(Scene difference descriptions)
┌──
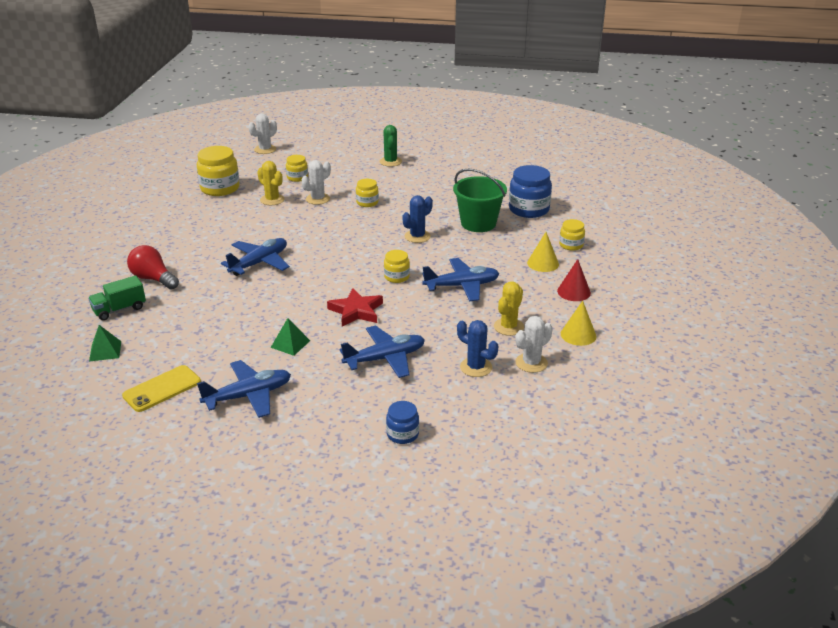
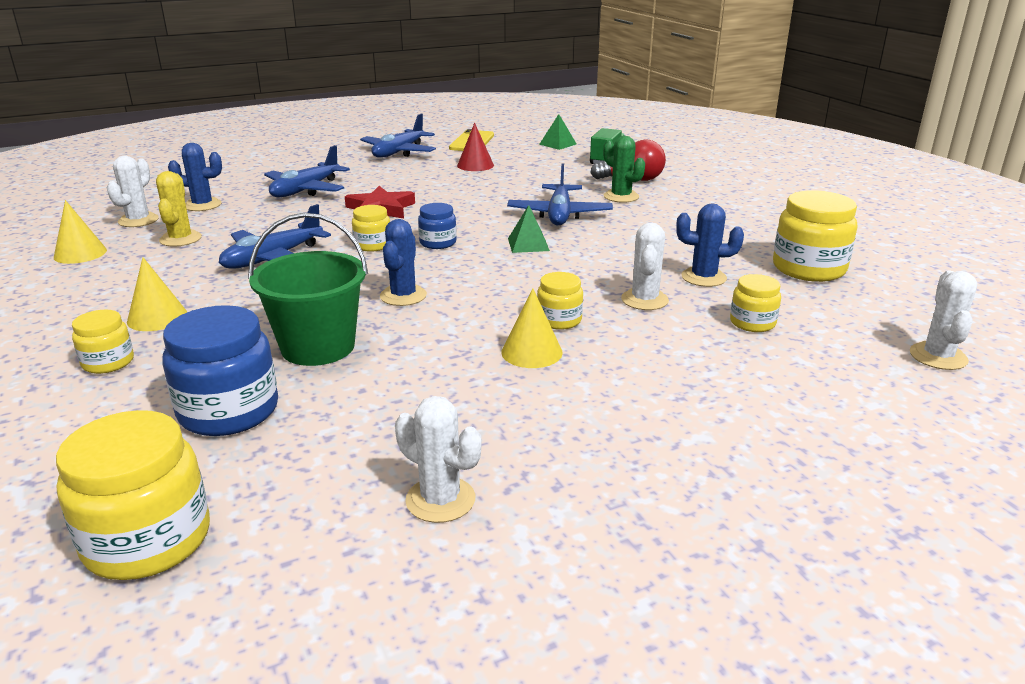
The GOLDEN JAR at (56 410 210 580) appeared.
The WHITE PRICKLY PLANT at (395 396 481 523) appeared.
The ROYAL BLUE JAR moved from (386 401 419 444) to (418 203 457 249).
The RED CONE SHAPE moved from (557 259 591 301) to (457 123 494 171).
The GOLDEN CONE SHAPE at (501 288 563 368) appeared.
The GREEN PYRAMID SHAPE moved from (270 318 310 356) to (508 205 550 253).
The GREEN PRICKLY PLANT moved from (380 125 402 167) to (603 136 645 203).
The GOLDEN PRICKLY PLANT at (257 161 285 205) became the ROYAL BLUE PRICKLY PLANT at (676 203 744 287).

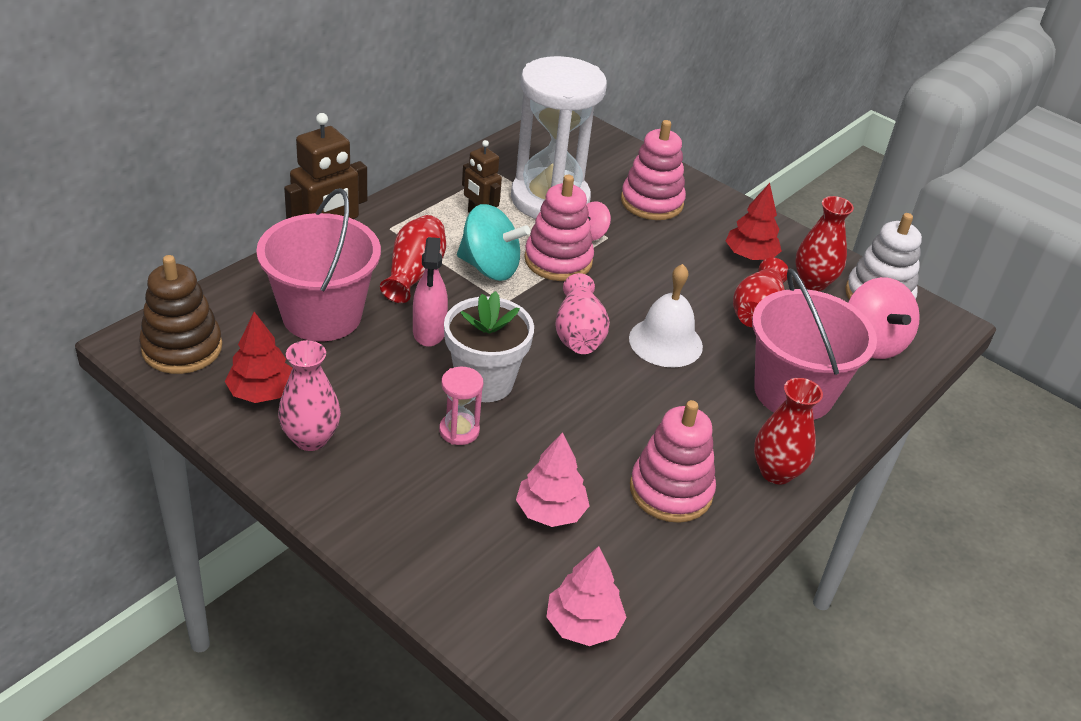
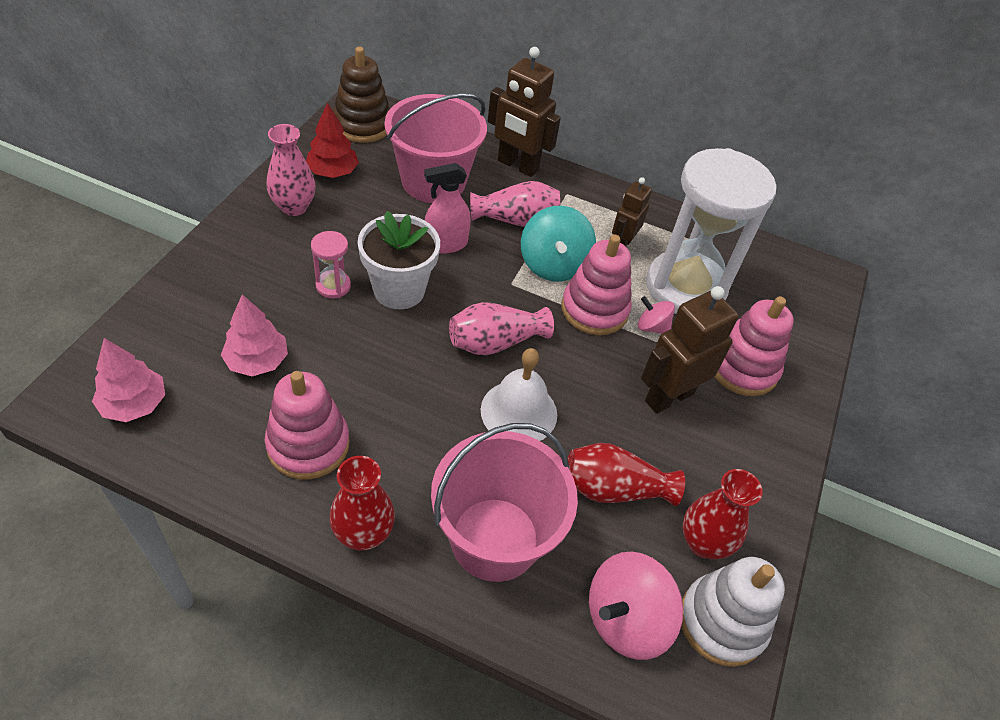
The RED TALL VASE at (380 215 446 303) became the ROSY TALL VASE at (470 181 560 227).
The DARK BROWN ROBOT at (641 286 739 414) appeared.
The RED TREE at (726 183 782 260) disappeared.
└──
### Work task
Output the lines above between the one holding "The RED CONE" and the one holding "The GREEN PRICKLY", inclusive, with nothing before or after them.

### Finished task
The RED CONE SHAPE moved from (557 259 591 301) to (457 123 494 171).
The GOLDEN CONE SHAPE at (501 288 563 368) appeared.
The GREEN PYRAMID SHAPE moved from (270 318 310 356) to (508 205 550 253).
The GREEN PRICKLY PLANT moved from (380 125 402 167) to (603 136 645 203).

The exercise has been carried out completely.